WORK REQUEST
Copy out the entries that follow exactly, leaving out the pictures.

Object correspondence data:
————
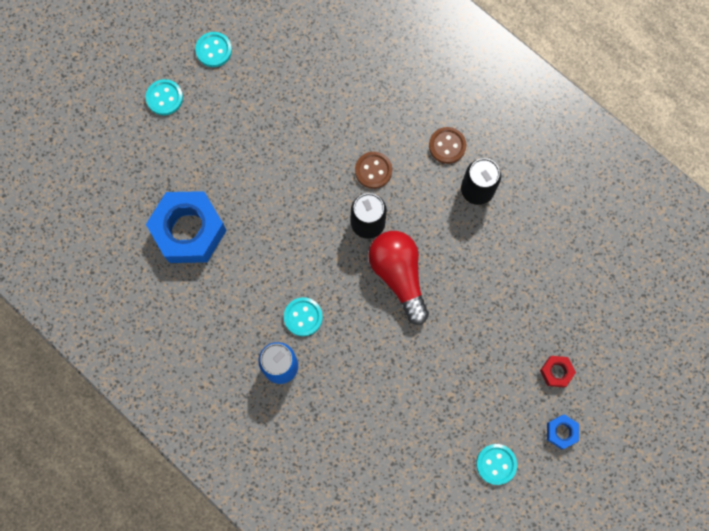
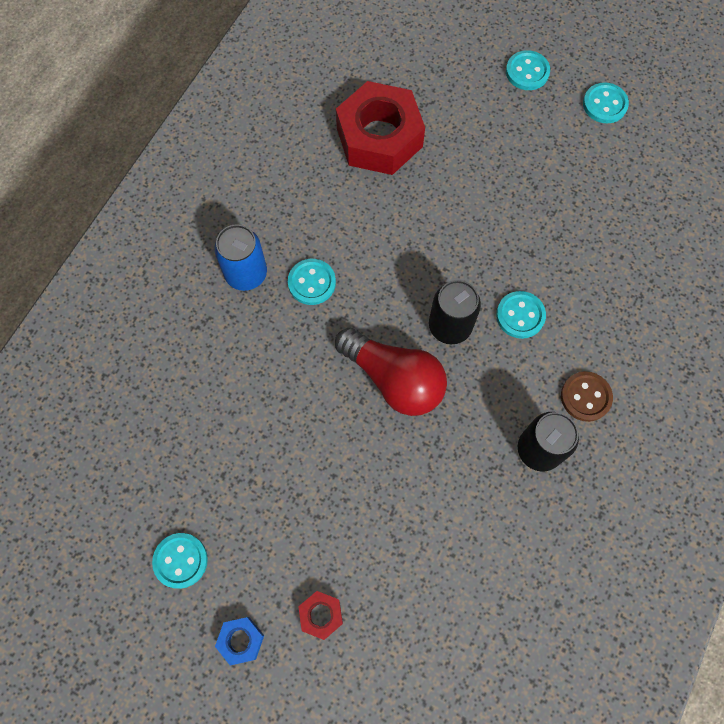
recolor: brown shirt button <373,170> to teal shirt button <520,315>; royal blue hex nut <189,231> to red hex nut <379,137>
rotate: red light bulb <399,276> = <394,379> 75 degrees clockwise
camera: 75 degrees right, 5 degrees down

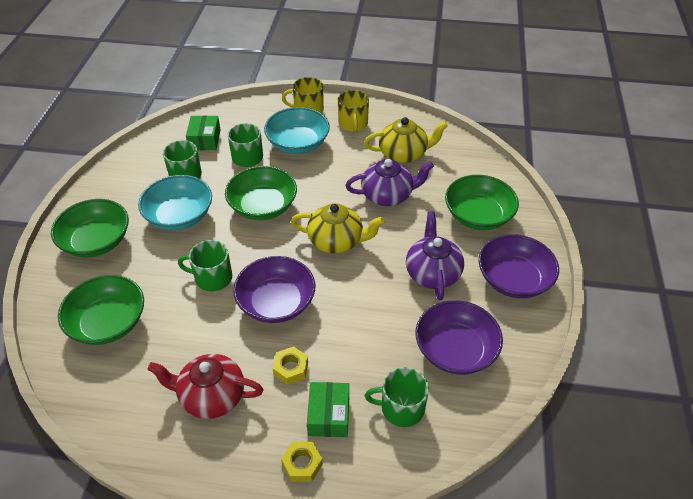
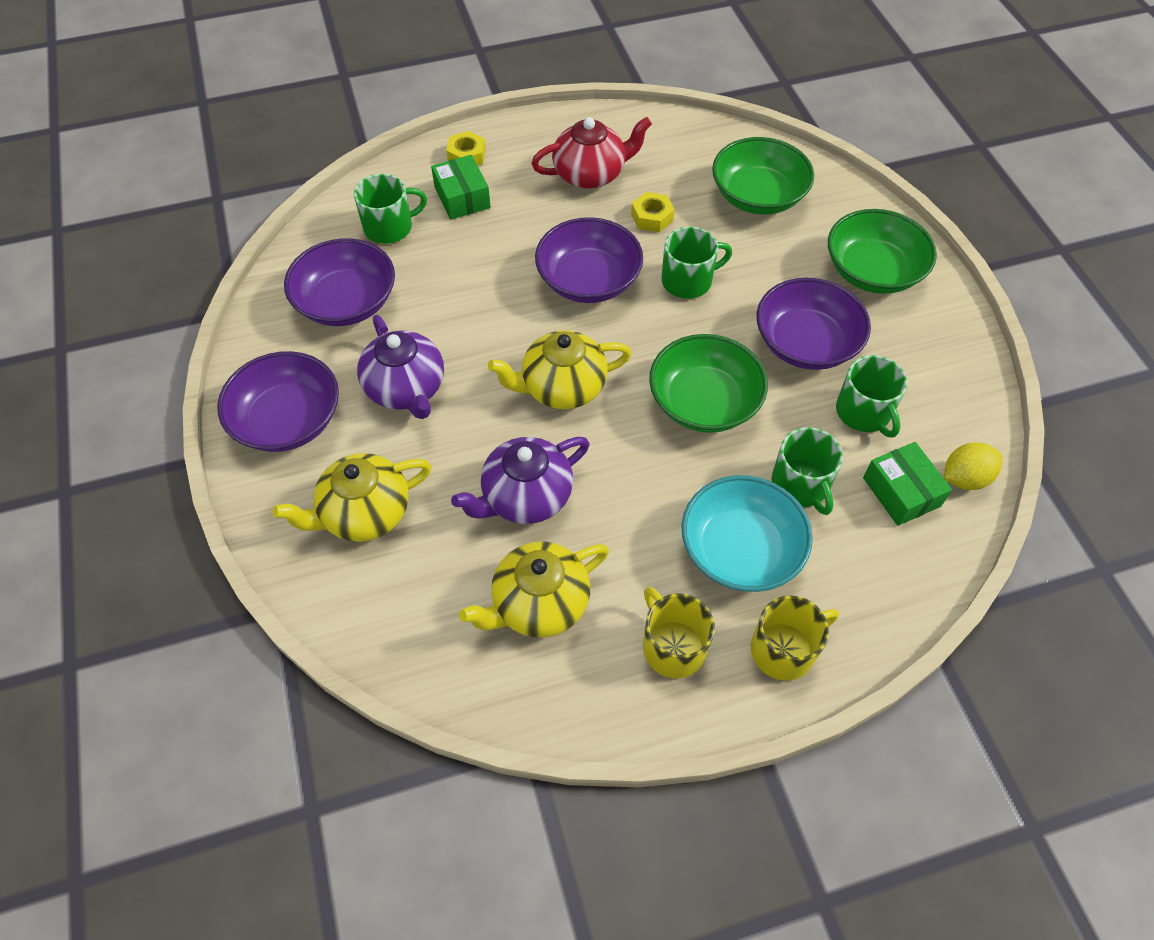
insert: golden citrus fruit <964,478>
move: golden hex nut <291,368> to <652,217>
replace: leaf-green bowl <478,215> to golden china teapot <364,513>
recolor: teal bowl <179,216> to purple bowl <805,343>
camera: 155 degrees right, 10 degrees up

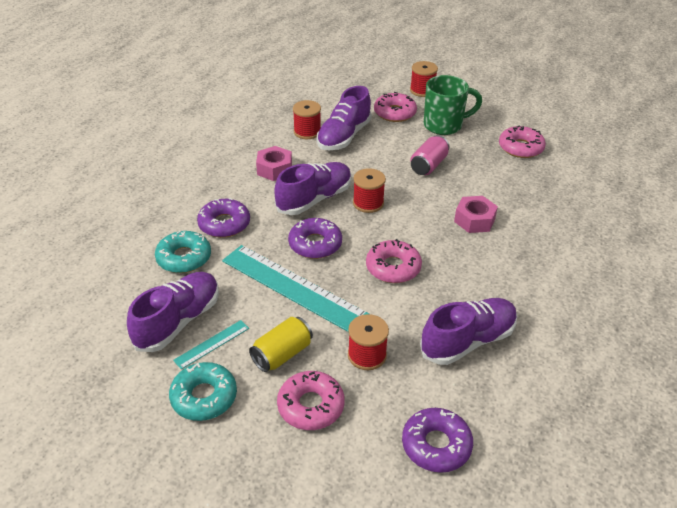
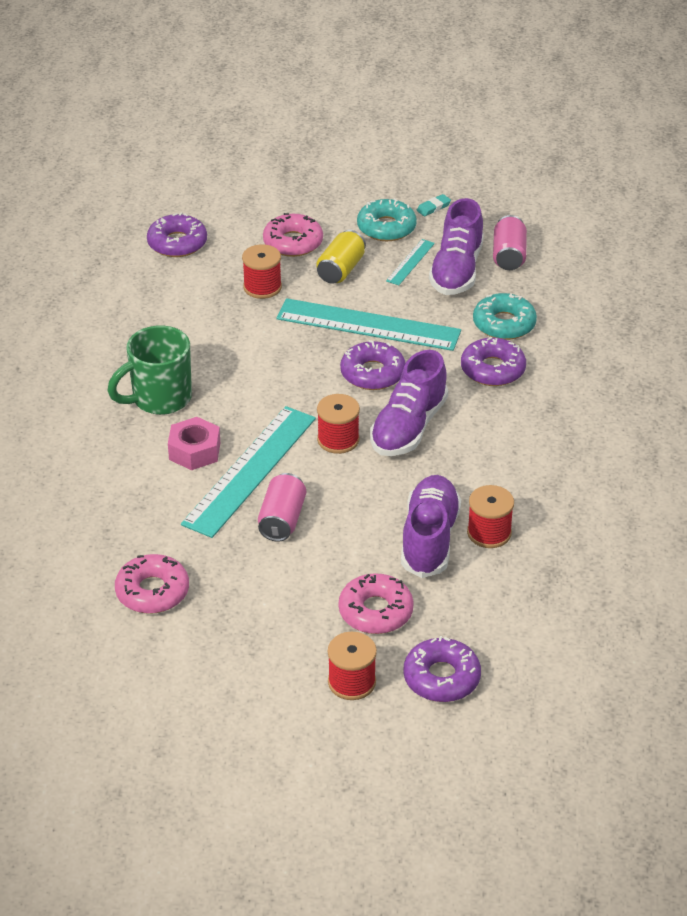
delete: rosy hex nut <274,169>; rosy glazed donut <393,267>; purple shoe <468,341>
insert: teal pencil eraser <433,207>; rosy tin <509,256>; teal measuring stick <250,470>; purple glazed donut <441,678>
move: leaf-green tea mug <444,125> to <159,399>
camera: 160 degrees right, 0 degrees up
————
WRITTEN SOLUTION
recolor: brown shirt button <373,170> to teal shirt button <520,315>; royal blue hex nut <189,231> to red hex nut <379,137>
rotate: red light bulb <399,276> = <394,379> 75 degrees clockwise
camera: 75 degrees right, 5 degrees down

insert: golden citrus fruit <964,478>
move: golden hex nut <291,368> to <652,217>
replace: leaf-green bowl <478,215> to golden china teapot <364,513>
recolor: teal bowl <179,216> to purple bowl <805,343>
camera: 155 degrees right, 10 degrees up

delete: rosy hex nut <274,169>; rosy glazed donut <393,267>; purple shoe <468,341>
insert: teal pencil eraser <433,207>; rosy tin <509,256>; teal measuring stick <250,470>; purple glazed donut <441,678>
move: leaf-green tea mug <444,125> to <159,399>
camera: 160 degrees right, 0 degrees up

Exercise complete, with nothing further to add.